----- MATERIAL PROVIDED

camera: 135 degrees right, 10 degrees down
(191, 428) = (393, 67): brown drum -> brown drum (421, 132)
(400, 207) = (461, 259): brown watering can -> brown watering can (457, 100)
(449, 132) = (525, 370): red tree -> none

----------

__WHAT YOU WILL DO__.
Without changing anything, repeat the whole listing.

__EXERCISE OUTPUT__.
camera: 135 degrees right, 10 degrees down
(191, 428) = (393, 67): brown drum -> brown drum (421, 132)
(400, 207) = (461, 259): brown watering can -> brown watering can (457, 100)
(449, 132) = (525, 370): red tree -> none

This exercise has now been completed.